Collect each line below that contains the string "with".

* Start DATA PROVIDED *

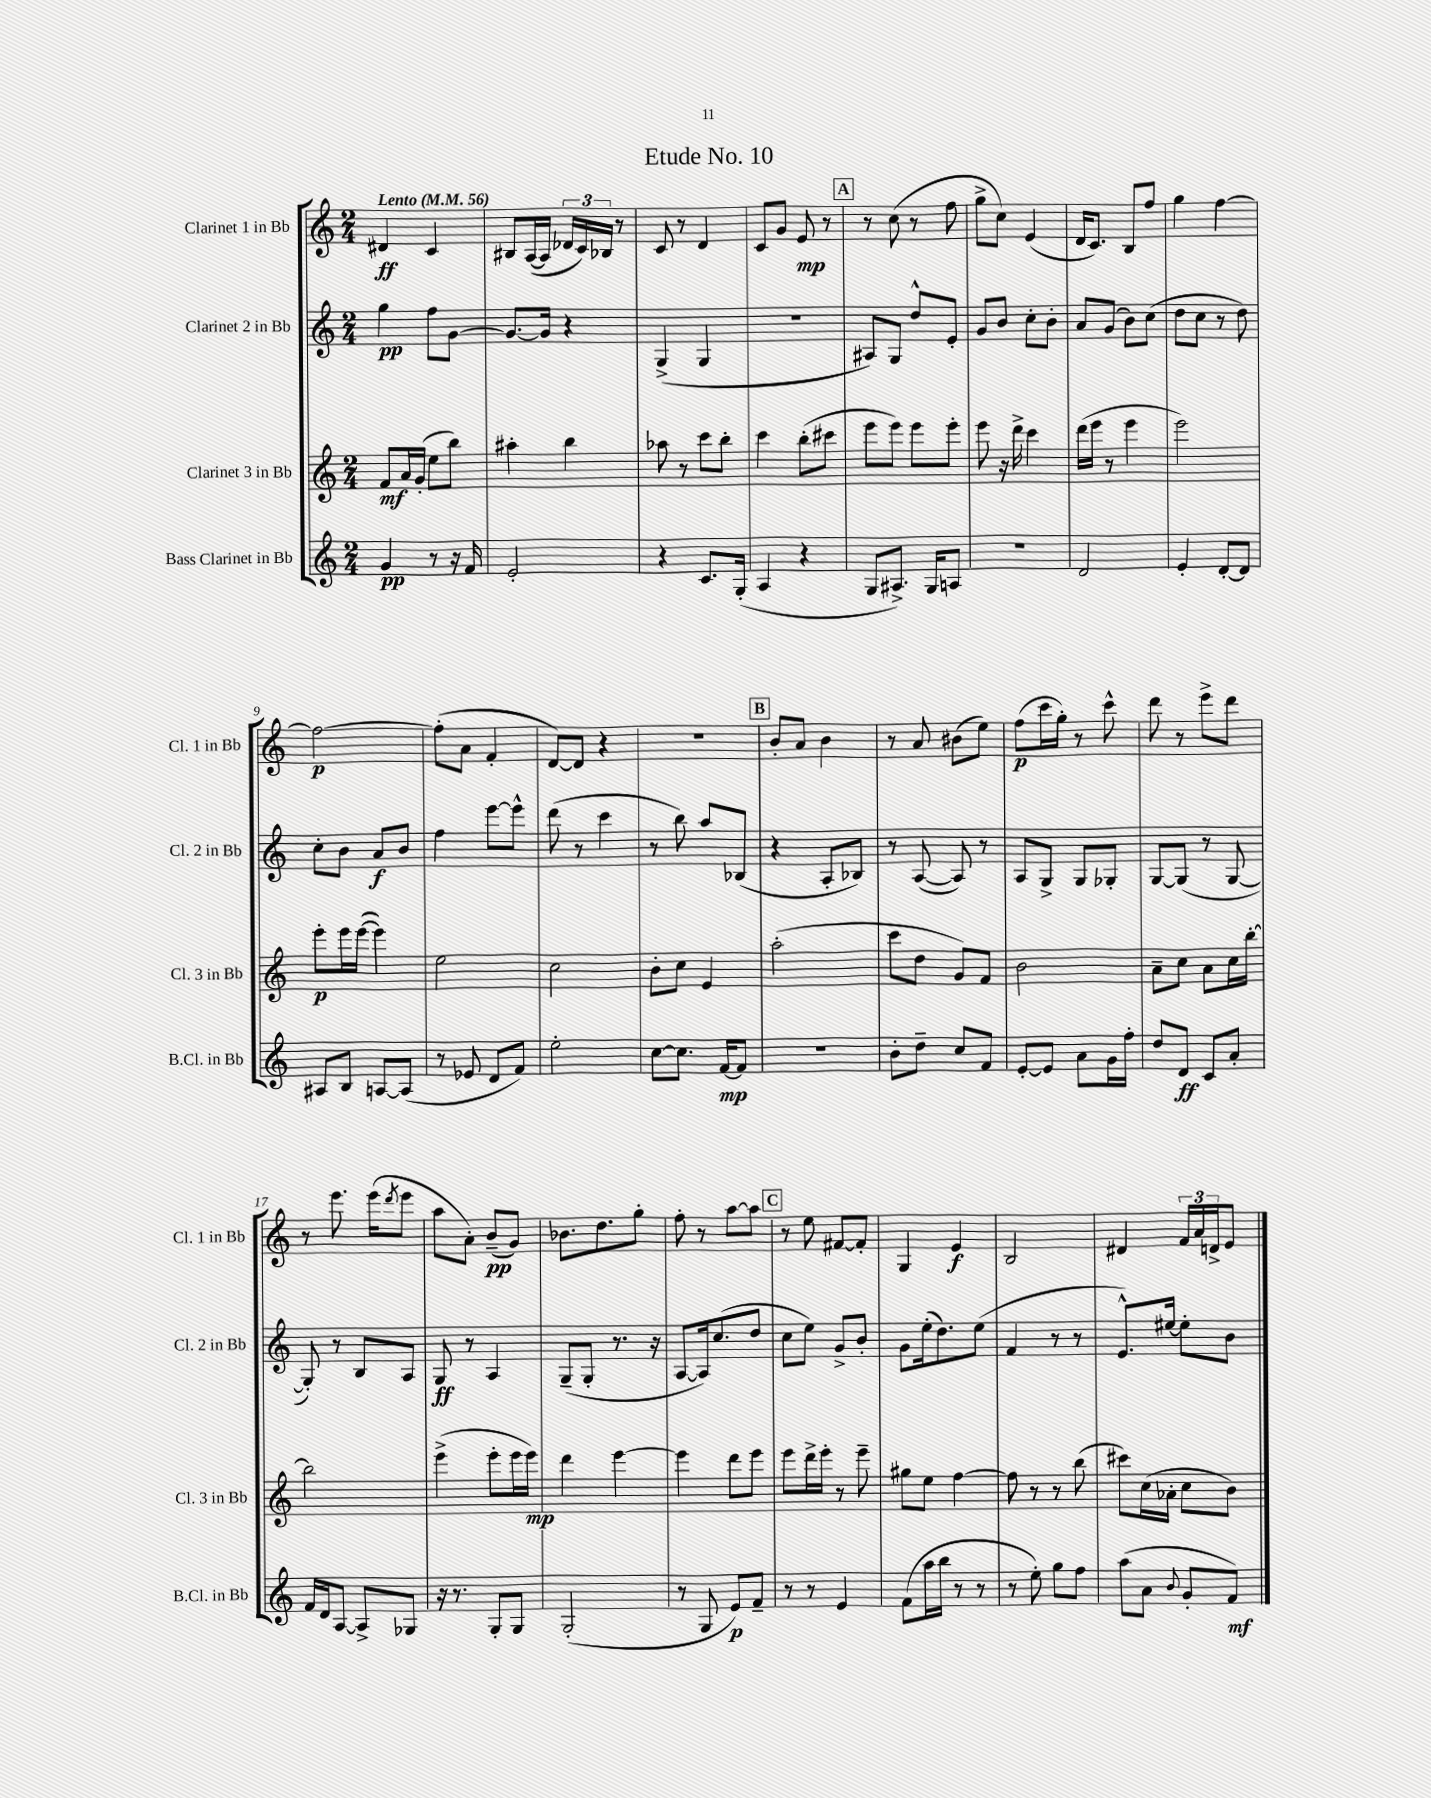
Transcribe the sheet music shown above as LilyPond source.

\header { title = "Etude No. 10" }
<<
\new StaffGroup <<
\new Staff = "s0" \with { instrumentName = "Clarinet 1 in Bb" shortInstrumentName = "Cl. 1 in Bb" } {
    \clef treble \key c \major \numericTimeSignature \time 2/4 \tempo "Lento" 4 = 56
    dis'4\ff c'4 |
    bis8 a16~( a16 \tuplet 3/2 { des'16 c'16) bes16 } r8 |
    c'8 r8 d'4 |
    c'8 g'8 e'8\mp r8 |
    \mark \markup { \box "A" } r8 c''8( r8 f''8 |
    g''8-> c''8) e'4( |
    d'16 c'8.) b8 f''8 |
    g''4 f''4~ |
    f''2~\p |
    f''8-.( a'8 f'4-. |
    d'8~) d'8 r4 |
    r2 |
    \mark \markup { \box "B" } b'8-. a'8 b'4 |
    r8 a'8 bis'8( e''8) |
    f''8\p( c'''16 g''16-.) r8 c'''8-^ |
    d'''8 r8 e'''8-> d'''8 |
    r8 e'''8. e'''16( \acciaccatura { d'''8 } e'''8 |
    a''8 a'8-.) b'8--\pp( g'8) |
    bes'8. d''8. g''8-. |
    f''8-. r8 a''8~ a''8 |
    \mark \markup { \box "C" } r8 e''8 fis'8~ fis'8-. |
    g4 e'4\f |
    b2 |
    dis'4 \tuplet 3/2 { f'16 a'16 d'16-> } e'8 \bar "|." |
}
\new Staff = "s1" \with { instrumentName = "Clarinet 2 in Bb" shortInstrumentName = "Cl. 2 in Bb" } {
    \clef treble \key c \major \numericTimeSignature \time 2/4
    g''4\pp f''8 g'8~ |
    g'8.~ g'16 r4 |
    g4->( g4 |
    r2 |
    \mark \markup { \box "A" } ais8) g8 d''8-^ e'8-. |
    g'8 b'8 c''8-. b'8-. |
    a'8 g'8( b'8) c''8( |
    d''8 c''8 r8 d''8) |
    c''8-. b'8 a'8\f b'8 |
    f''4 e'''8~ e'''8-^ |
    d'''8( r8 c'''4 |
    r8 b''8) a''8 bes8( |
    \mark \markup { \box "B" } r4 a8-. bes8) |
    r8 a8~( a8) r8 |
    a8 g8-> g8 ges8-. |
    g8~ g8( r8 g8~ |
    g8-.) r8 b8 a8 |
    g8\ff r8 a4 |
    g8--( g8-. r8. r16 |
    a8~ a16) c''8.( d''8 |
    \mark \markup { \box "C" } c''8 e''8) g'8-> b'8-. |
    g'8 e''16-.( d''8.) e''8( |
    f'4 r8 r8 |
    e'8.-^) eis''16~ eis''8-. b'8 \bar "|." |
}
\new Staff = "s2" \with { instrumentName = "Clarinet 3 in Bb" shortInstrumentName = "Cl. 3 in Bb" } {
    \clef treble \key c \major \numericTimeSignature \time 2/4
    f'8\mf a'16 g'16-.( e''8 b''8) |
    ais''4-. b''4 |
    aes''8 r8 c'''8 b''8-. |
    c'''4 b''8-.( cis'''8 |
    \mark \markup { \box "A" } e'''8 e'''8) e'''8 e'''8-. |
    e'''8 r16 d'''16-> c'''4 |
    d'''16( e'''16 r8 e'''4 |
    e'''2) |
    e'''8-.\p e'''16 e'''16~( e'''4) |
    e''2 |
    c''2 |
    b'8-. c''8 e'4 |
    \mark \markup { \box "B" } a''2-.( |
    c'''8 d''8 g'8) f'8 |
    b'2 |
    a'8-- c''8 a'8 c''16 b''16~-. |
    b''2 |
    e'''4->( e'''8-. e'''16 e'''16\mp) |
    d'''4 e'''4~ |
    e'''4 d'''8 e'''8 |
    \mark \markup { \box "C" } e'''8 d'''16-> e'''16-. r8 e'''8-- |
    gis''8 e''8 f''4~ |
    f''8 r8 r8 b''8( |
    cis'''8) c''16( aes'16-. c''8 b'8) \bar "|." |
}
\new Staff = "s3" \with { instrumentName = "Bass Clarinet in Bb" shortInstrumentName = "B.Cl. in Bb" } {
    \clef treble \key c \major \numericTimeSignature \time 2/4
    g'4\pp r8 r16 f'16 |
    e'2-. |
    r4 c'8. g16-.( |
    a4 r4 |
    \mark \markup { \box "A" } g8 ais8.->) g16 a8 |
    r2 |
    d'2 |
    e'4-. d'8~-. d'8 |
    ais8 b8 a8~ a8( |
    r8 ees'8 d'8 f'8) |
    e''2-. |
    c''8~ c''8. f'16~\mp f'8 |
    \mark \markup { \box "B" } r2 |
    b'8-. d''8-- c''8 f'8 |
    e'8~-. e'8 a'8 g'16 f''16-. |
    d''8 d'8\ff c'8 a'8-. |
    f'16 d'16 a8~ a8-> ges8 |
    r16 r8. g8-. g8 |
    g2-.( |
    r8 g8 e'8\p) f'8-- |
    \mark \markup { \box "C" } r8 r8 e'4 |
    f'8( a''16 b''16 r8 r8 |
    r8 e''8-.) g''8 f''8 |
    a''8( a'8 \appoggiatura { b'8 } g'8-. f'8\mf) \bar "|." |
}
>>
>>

* End DATA PROVIDED *

■ **SOLUTION**:
\new Staff = "s0" \with { instrumentName = "Clarinet 1 in Bb" shortInstrumentName = "Cl. 1 in Bb" } {
\new Staff = "s1" \with { instrumentName = "Clarinet 2 in Bb" shortInstrumentName = "Cl. 2 in Bb" } {
\new Staff = "s2" \with { instrumentName = "Clarinet 3 in Bb" shortInstrumentName = "Cl. 3 in Bb" } {
\new Staff = "s3" \with { instrumentName = "Bass Clarinet in Bb" shortInstrumentName = "B.Cl. in Bb" } {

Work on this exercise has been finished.